### Data
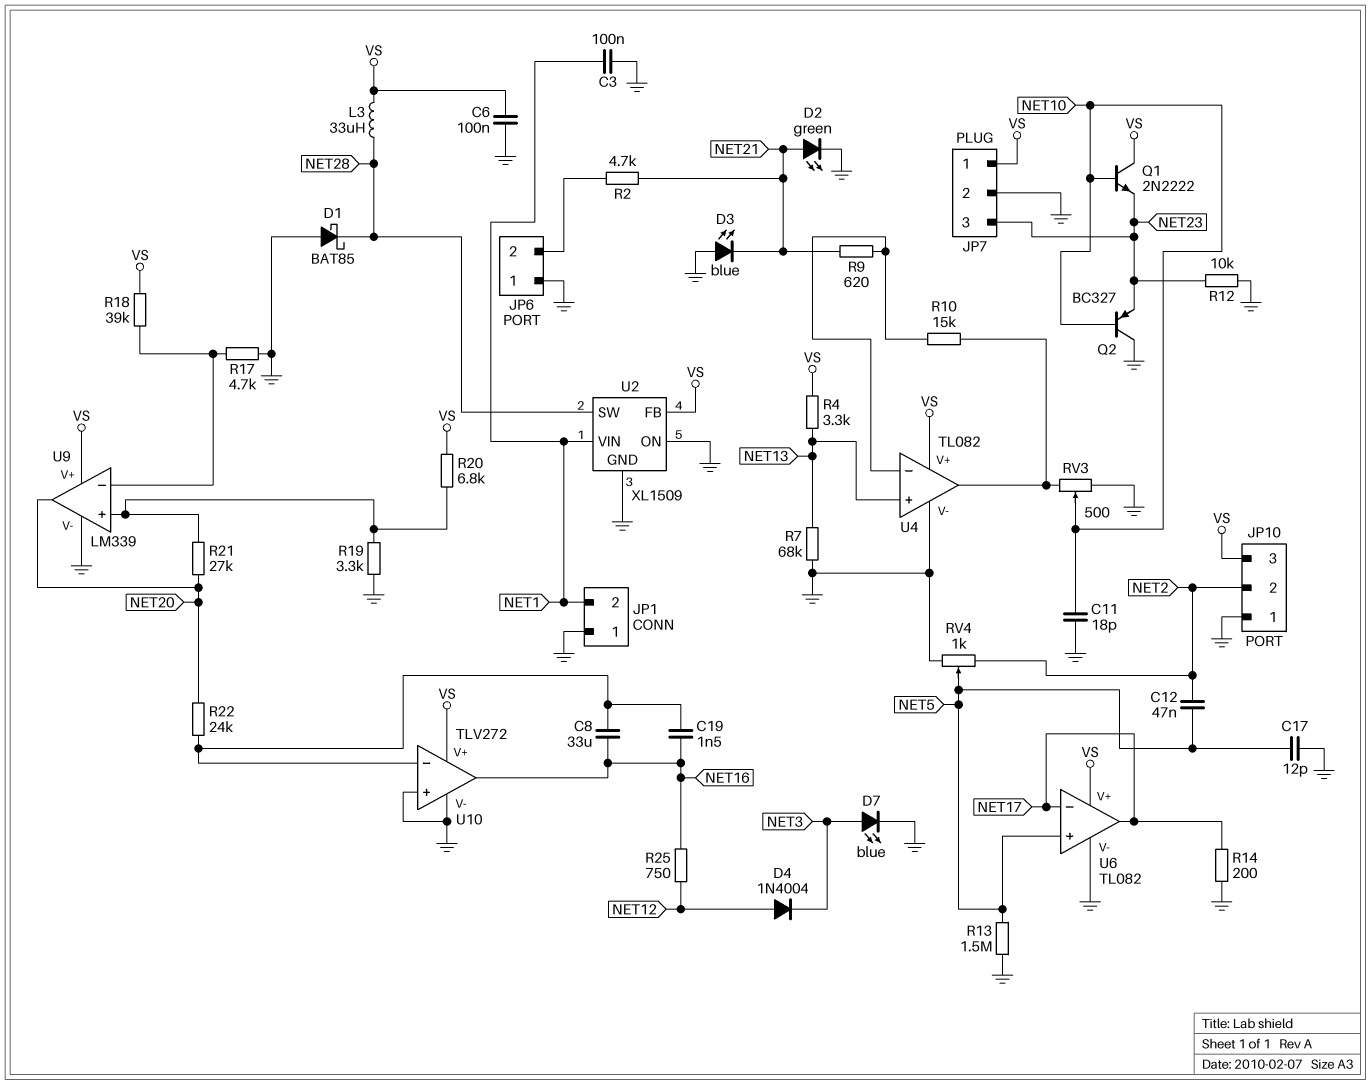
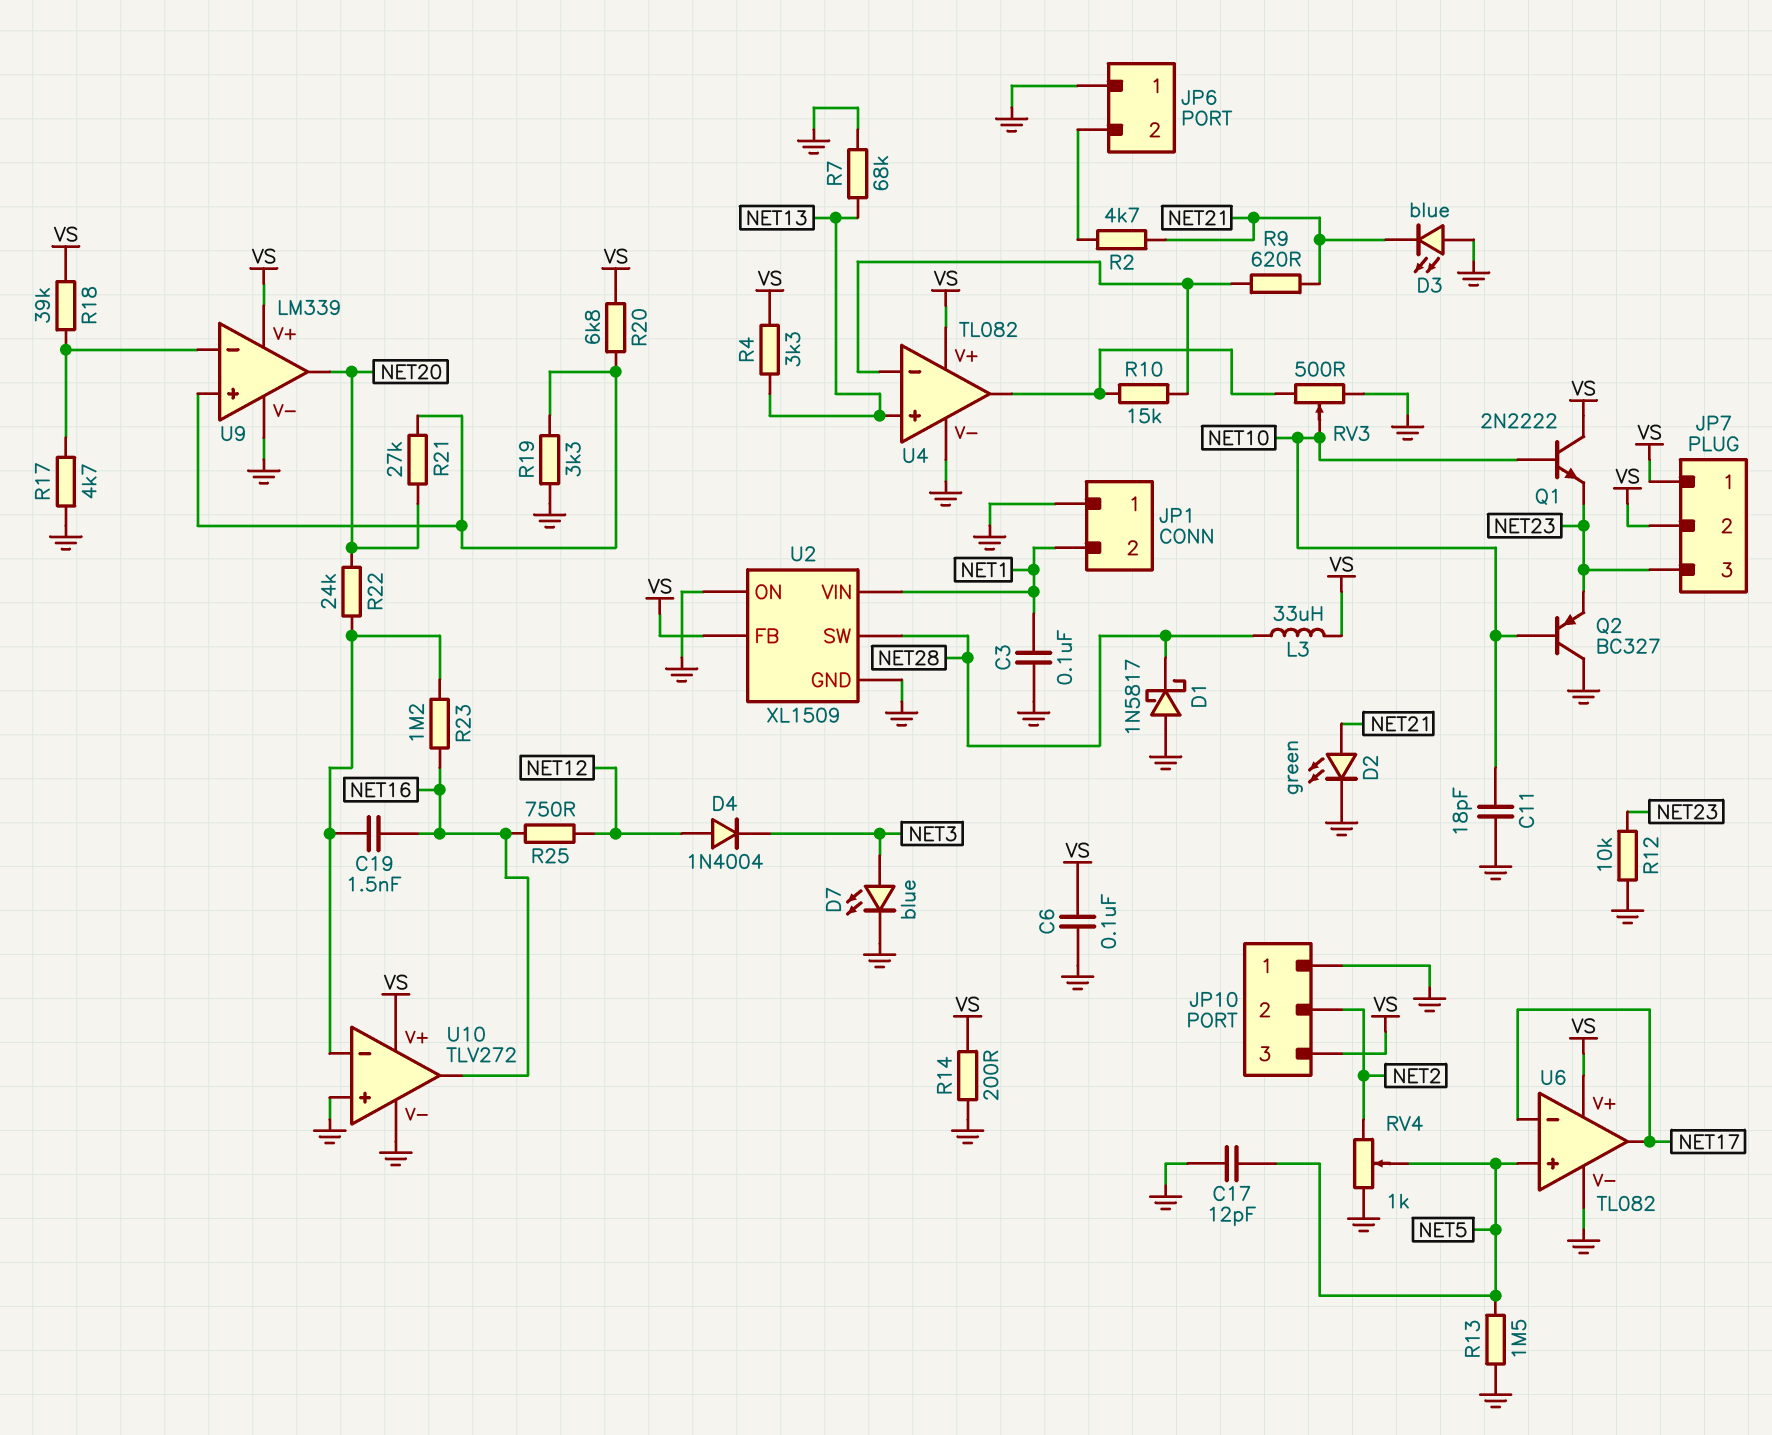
C8: 33uF (NET16, U10/in-) -> none
C12: 47nF (NET2, NET5) -> none
D1: schottky BAT85 (A GND, K NET28) -> schottky 1N5817 (A GND, K NET28)
JP7 pin 2: GND -> VS
R14: 200 (GND, NET17) -> 200 (GND, VS)
R23: none -> 1.2M (NET16, U10/in-)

### Activity
Everything from the line with "R14: 200 (GND, NET17) -> 200 (GND, VS)" to the last line of the entries is to be written out exactly; omit all earlier lines.

### Written answer
R14: 200 (GND, NET17) -> 200 (GND, VS)
R23: none -> 1.2M (NET16, U10/in-)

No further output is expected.